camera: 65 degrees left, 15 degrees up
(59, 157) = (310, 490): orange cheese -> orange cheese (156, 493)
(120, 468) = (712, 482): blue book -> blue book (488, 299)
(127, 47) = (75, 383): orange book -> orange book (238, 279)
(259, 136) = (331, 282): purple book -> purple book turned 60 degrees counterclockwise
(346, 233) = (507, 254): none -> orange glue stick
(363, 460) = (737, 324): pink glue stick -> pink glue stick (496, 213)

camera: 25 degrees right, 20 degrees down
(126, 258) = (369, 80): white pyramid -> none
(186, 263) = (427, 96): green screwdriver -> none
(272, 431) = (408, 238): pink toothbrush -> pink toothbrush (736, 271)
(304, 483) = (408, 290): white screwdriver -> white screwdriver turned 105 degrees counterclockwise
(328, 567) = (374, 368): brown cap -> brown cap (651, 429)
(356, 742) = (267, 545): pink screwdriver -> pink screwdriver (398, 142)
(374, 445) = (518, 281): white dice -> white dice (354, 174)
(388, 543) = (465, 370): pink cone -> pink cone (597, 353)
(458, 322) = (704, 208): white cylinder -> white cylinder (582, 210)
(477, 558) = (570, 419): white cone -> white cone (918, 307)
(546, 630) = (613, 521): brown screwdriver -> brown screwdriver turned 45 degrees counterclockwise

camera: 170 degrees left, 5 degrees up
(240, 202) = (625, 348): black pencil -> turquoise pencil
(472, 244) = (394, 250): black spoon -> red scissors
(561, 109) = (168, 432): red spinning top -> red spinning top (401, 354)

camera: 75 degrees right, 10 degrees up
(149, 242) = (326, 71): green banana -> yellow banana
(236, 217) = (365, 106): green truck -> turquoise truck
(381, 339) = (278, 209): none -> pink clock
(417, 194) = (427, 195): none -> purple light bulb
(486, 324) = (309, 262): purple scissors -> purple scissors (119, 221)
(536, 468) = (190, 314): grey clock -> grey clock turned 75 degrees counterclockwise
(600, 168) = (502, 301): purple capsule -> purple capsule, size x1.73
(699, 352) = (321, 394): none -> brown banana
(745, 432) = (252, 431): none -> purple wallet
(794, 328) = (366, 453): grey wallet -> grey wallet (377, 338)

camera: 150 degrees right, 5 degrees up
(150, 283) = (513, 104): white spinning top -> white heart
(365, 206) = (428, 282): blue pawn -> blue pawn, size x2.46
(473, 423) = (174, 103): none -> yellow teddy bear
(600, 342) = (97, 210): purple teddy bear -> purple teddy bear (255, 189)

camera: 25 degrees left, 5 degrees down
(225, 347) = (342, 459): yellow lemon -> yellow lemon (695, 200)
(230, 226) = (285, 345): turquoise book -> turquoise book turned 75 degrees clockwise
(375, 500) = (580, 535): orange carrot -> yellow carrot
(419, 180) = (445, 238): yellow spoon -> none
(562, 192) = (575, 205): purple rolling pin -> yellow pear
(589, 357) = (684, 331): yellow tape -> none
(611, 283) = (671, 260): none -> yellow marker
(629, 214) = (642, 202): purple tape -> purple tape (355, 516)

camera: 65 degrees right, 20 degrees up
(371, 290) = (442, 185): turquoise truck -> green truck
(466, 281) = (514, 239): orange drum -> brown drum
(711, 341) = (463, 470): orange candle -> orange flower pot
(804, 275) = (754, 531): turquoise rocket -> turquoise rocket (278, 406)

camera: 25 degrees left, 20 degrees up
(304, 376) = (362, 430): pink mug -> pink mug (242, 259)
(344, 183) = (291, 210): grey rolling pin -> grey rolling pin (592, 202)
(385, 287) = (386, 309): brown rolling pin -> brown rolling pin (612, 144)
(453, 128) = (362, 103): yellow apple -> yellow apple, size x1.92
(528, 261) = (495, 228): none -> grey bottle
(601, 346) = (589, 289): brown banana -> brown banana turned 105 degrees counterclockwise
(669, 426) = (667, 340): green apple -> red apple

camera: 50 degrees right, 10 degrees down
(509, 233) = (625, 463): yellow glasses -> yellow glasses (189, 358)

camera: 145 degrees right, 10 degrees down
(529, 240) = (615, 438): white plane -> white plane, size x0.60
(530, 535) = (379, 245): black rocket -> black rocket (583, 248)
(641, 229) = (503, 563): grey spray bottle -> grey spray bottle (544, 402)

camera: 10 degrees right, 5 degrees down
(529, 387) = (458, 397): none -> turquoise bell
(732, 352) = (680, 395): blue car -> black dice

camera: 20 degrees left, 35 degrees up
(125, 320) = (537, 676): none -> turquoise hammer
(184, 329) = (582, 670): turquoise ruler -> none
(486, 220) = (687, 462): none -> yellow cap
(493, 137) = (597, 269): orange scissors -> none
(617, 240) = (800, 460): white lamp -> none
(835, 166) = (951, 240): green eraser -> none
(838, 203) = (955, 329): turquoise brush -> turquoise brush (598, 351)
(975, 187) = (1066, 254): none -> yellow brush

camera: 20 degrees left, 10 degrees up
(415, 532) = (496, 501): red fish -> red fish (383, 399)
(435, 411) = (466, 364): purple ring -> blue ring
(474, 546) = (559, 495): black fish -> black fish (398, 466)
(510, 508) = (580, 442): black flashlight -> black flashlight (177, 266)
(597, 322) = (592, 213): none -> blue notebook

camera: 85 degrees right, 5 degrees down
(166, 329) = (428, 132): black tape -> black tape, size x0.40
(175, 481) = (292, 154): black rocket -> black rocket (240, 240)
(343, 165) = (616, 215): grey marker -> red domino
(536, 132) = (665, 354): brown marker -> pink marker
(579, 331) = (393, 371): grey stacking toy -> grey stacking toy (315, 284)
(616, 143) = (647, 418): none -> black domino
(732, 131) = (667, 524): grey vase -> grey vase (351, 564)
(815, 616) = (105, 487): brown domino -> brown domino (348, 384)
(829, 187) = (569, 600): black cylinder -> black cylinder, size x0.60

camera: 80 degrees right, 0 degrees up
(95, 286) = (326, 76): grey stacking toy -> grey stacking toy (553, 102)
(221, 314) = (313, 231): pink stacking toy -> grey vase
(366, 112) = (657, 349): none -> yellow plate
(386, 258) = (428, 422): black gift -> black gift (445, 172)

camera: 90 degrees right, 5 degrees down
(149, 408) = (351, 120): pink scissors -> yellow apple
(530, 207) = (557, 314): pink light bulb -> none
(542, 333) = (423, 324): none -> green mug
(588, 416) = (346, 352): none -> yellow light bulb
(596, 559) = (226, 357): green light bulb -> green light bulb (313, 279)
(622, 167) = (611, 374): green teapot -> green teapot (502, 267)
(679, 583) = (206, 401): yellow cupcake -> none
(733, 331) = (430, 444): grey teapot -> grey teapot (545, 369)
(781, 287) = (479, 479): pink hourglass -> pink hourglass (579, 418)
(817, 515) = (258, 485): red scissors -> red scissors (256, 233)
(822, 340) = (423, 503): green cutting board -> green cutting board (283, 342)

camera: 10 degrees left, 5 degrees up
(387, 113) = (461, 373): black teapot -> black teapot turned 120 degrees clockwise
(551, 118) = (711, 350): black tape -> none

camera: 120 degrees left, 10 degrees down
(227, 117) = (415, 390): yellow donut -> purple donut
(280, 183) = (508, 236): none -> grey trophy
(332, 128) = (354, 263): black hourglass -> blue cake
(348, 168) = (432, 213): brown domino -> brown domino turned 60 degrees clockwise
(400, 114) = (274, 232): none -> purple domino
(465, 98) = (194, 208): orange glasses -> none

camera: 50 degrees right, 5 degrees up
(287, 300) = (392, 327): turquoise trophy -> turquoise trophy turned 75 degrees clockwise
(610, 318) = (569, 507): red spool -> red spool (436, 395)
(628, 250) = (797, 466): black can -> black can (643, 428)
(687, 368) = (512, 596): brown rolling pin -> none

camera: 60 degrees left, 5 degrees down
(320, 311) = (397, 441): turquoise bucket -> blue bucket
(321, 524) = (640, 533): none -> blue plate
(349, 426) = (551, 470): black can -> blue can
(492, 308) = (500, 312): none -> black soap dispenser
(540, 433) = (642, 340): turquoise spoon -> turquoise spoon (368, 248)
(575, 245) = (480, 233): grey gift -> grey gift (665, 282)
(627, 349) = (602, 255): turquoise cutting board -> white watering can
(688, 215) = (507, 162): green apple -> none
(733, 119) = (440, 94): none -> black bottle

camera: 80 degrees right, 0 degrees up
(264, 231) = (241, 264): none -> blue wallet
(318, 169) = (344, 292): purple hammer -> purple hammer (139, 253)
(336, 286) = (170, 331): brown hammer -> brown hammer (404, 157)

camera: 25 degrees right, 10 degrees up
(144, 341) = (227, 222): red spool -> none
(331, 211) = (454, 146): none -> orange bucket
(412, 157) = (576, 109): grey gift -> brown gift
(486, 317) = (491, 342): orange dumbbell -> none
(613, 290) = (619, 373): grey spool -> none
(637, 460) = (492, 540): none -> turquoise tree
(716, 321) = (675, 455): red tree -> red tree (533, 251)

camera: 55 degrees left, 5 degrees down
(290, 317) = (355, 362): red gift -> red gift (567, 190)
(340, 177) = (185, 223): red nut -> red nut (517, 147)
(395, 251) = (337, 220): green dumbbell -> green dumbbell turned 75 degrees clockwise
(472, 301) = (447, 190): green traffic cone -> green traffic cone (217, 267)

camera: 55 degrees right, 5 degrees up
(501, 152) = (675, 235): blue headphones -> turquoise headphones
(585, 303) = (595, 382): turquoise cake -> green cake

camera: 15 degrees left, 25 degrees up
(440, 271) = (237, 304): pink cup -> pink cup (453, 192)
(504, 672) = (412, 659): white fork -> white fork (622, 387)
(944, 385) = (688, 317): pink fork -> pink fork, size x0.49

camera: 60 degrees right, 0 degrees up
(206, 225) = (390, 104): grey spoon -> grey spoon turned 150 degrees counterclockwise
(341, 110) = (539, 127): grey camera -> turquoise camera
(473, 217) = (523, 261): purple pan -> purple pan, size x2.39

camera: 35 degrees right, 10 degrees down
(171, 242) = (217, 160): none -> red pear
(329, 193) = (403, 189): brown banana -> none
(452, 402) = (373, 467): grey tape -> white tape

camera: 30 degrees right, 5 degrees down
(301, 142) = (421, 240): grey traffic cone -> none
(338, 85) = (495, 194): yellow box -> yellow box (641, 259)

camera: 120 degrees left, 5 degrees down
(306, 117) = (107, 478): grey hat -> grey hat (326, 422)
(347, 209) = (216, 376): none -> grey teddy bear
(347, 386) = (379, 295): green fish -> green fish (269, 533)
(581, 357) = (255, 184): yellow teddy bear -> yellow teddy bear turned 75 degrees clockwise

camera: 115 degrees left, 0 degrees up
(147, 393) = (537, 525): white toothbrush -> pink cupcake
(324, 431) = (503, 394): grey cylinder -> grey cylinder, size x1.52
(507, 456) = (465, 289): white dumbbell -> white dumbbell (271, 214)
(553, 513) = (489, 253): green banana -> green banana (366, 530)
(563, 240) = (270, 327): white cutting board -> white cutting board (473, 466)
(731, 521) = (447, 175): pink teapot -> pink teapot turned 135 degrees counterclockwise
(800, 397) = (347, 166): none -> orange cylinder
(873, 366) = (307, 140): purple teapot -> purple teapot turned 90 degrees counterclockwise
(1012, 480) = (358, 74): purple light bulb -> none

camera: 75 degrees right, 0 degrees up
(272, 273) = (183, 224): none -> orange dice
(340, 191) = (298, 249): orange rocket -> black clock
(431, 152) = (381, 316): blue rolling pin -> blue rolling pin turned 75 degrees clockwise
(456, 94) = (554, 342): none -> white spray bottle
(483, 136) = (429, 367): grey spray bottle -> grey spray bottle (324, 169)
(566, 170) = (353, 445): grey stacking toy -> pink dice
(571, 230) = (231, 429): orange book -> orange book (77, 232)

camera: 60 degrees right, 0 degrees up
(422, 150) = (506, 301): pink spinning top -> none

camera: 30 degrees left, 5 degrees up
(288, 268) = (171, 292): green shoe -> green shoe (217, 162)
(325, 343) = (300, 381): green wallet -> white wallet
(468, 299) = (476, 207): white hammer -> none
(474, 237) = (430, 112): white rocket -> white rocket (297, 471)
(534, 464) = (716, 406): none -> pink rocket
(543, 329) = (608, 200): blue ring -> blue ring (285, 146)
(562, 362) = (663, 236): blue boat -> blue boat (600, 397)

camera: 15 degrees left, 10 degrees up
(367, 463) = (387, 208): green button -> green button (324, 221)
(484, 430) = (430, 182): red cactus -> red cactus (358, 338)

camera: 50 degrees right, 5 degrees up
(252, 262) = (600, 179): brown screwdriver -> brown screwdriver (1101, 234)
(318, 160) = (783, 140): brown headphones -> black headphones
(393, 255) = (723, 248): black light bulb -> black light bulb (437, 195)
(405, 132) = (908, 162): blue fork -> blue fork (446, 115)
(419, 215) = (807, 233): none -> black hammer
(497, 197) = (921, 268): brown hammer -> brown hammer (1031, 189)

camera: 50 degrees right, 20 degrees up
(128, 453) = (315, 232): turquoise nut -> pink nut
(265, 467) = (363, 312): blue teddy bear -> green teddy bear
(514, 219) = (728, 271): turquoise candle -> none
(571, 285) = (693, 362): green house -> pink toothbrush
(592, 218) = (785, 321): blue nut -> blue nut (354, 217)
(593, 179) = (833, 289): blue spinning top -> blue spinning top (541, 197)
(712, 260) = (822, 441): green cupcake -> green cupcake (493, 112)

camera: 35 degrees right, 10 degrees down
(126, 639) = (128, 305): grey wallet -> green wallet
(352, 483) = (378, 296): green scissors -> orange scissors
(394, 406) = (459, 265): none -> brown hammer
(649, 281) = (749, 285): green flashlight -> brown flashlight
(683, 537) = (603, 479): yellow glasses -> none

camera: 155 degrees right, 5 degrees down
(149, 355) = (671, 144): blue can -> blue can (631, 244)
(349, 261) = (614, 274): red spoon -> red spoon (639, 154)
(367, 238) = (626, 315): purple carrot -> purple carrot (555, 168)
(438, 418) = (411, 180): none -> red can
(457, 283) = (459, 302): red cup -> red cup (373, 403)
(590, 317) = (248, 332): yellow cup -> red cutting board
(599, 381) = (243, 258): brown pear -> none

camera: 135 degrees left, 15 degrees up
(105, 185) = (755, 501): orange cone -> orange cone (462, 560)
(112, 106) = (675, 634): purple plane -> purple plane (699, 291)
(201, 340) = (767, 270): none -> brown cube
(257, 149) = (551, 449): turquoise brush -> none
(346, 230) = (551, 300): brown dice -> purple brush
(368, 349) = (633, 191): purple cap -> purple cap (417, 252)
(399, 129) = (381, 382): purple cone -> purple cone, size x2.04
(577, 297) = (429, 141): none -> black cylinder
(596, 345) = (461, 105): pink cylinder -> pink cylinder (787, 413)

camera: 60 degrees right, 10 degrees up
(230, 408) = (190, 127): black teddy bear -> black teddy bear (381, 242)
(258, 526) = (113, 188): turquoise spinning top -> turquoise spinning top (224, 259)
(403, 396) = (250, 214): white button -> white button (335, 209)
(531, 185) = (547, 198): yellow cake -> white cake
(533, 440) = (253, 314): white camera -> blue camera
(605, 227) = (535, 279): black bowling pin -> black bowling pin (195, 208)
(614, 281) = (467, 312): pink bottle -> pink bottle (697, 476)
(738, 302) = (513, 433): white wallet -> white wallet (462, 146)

+ + + +

WHAT YOU ARE ASKED TO DO – The required output is the entries from their opening line through the line holding "camera: 25 degrees right, 20 degrees down", repeated exactly, with both end lines kept.

EXPECTED OUTPUT –
camera: 65 degrees left, 15 degrees up
(59, 157) = (310, 490): orange cheese -> orange cheese (156, 493)
(120, 468) = (712, 482): blue book -> blue book (488, 299)
(127, 47) = (75, 383): orange book -> orange book (238, 279)
(259, 136) = (331, 282): purple book -> purple book turned 60 degrees counterclockwise
(346, 233) = (507, 254): none -> orange glue stick
(363, 460) = (737, 324): pink glue stick -> pink glue stick (496, 213)

camera: 25 degrees right, 20 degrees down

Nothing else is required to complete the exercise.